(Task material begins)
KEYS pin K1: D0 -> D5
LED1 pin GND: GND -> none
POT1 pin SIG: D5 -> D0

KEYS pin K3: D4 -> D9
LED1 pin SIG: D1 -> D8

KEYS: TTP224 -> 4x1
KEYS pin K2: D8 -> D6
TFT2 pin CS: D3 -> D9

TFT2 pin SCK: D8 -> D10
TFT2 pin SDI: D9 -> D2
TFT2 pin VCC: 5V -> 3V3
(Task material ends)
What the exercise asks
An exact copy of the lines from the one containing "KEYS pin K2: D8 -> D6" through the last line of the material, both included, is to be printed, and nothing else.

Response to this task
KEYS pin K2: D8 -> D6
TFT2 pin CS: D3 -> D9

TFT2 pin SCK: D8 -> D10
TFT2 pin SDI: D9 -> D2
TFT2 pin VCC: 5V -> 3V3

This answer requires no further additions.